→ Source data
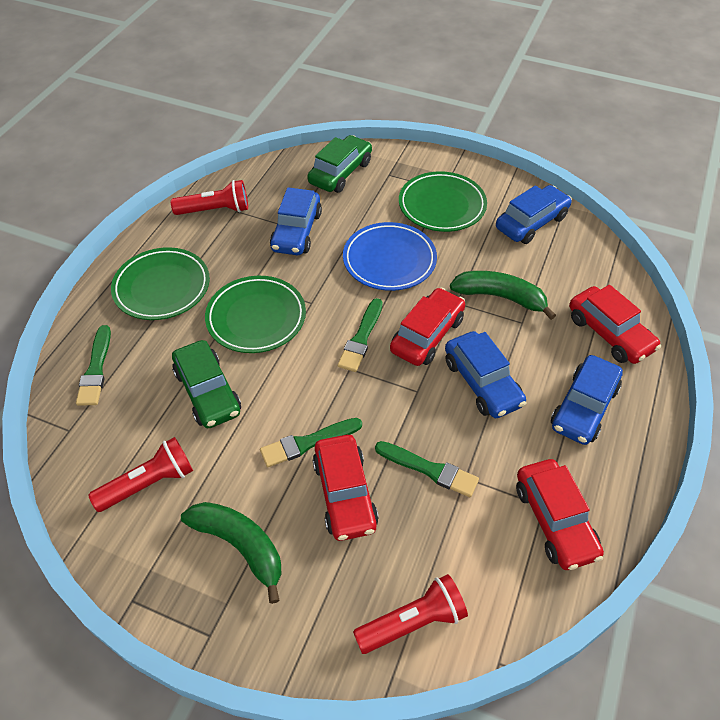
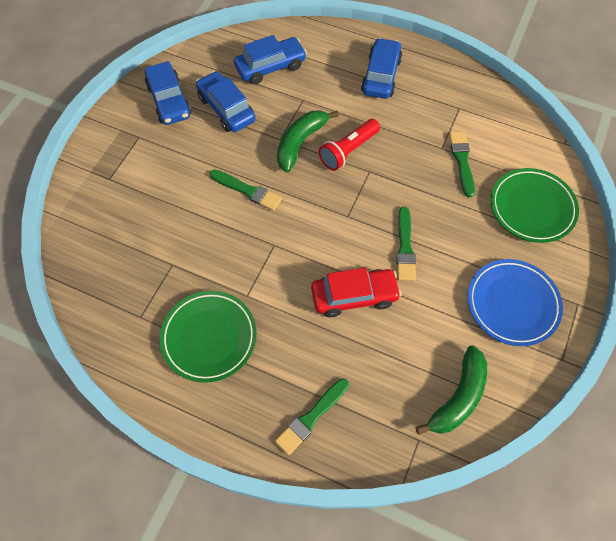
green car: 2 -> 0
green plate: 3 -> 2
red car: 4 -> 1
red flashlight: 3 -> 1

→ Exercise directions
Repeat the material above exactly; any picture in it is left out.

→ Solution
green car: 2 -> 0
green plate: 3 -> 2
red car: 4 -> 1
red flashlight: 3 -> 1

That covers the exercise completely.